Emit the line that holds "CN1 pin 1: NET9 -> AGND" and all lines following it through the end of the data, verbatim, and nothing else.

*Given records*.
☆ ☆ ☆

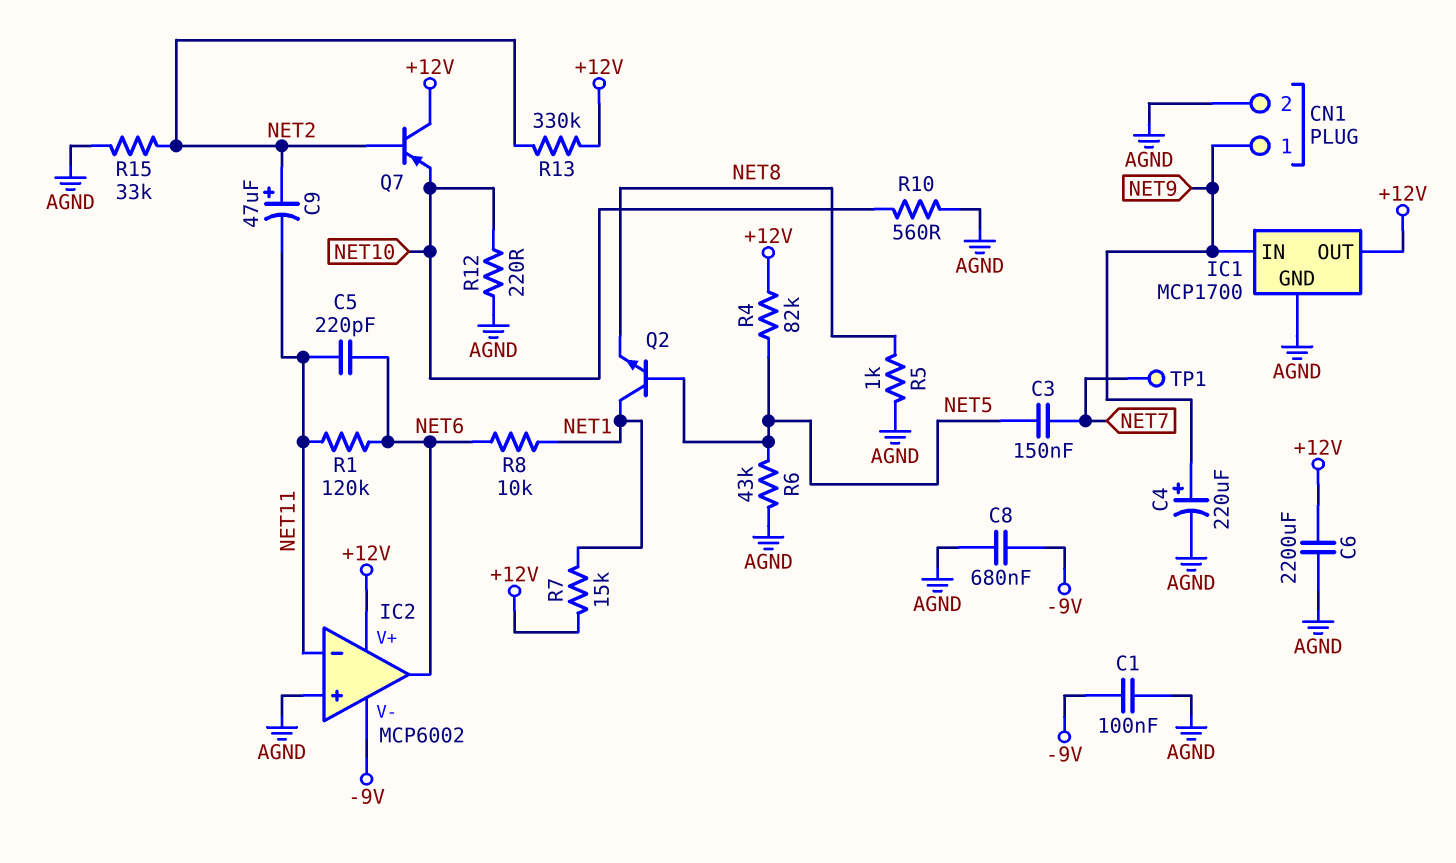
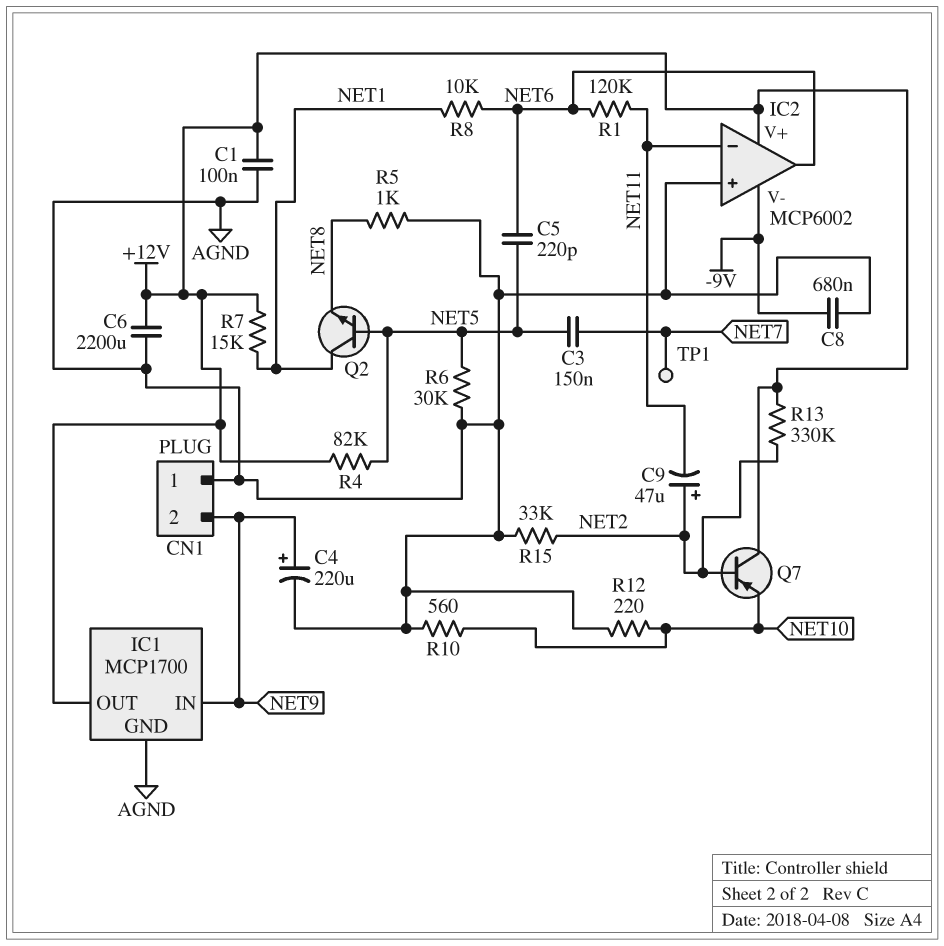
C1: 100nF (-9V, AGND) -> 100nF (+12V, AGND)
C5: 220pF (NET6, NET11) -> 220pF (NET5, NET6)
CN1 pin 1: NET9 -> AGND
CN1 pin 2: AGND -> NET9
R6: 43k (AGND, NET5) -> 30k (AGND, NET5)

☆ ☆ ☆

*Exercise result*.
CN1 pin 1: NET9 -> AGND
CN1 pin 2: AGND -> NET9
R6: 43k (AGND, NET5) -> 30k (AGND, NET5)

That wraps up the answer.